> WHAT YOU ARE ASKED TO DO:
There is one span to output from the data below: the lines starting at the line with "camera: 70 degrees right, 5 degrees up" and ending at the line with "(341, 274) = (149, 279): white". Output it exactly, ends included, nothing more.

Start of Block

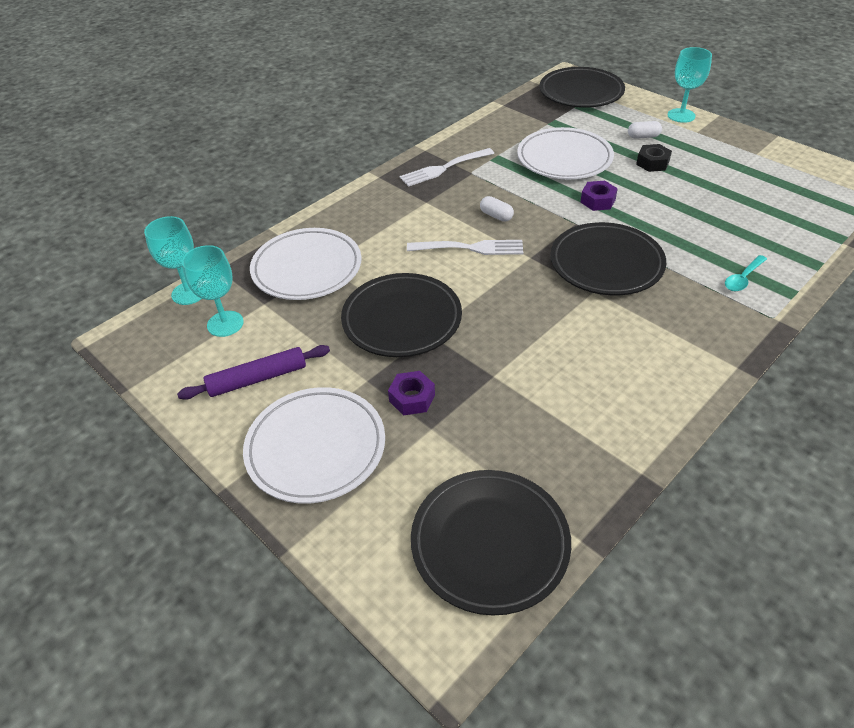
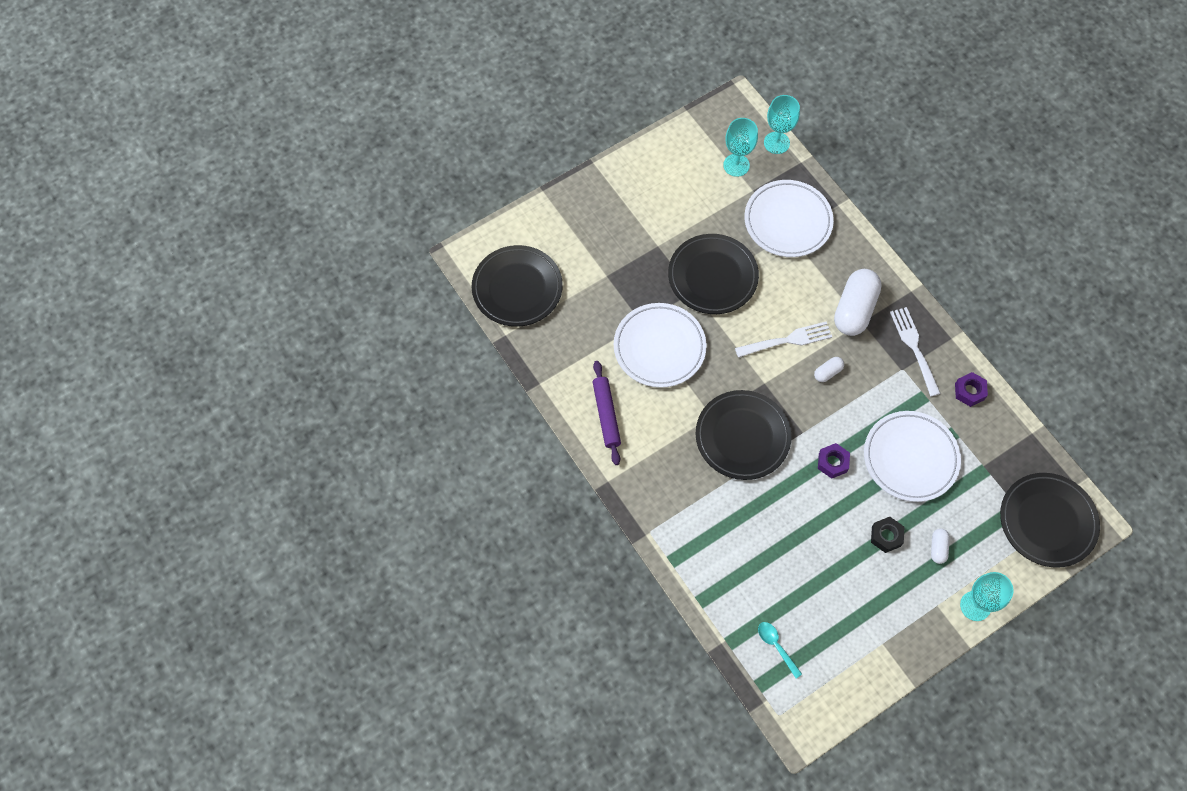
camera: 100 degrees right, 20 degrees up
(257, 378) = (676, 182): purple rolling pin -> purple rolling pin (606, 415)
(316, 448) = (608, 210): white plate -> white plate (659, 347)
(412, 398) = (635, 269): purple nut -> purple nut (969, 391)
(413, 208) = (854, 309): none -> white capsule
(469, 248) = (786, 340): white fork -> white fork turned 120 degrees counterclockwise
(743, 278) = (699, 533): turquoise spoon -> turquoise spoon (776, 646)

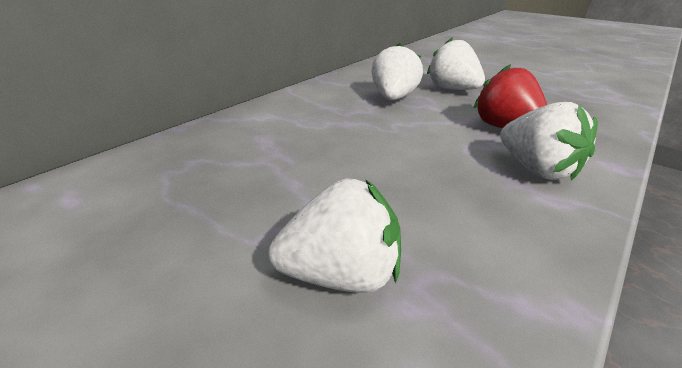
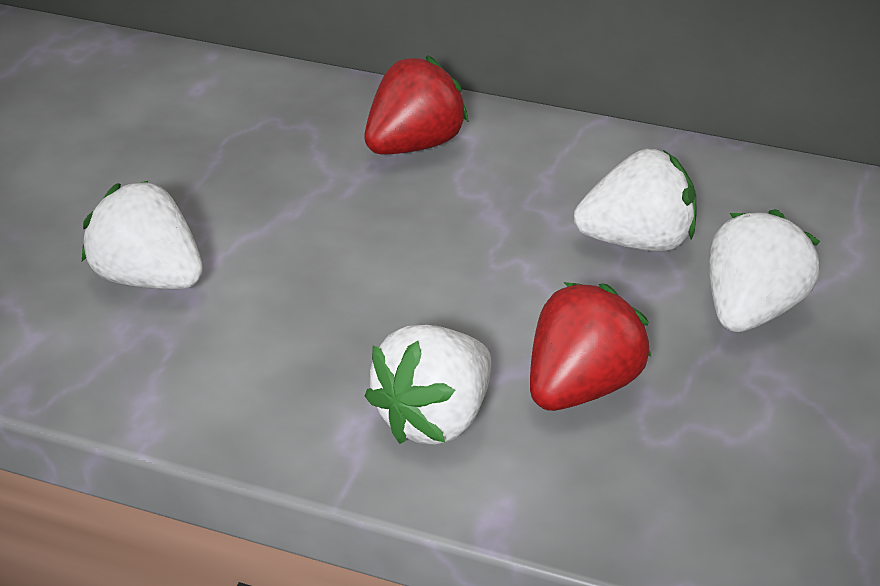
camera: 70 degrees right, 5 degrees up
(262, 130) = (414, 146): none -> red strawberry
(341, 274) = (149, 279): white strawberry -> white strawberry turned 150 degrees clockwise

End of Block
Start of Block

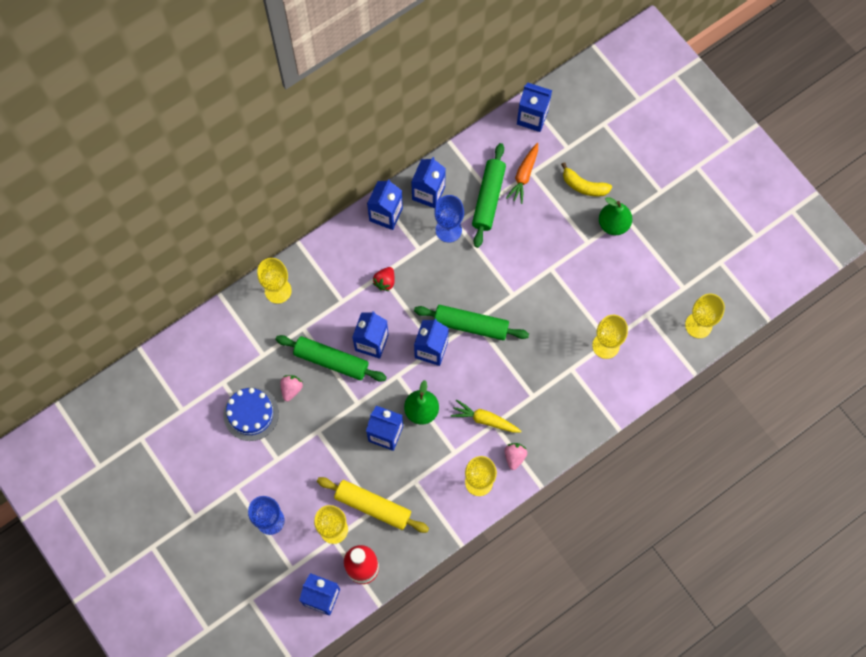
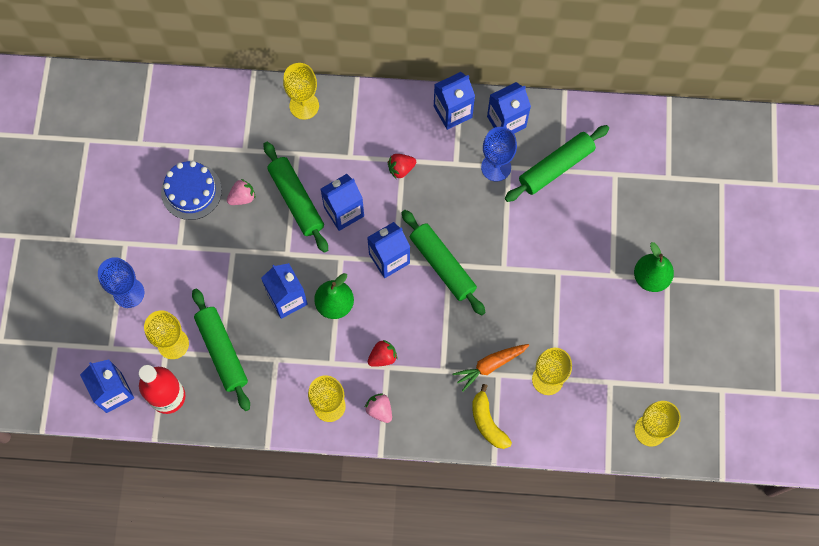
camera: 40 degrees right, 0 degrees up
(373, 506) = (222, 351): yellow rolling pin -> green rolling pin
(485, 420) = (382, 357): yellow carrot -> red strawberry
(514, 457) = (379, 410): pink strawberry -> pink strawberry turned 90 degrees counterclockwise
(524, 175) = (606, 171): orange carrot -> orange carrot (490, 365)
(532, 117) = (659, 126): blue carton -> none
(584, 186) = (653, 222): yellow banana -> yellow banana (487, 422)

End of Block

> RESULT OF THE TASK:
camera: 70 degrees right, 5 degrees up
(262, 130) = (414, 146): none -> red strawberry
(341, 274) = (149, 279): white strawberry -> white strawberry turned 150 degrees clockwise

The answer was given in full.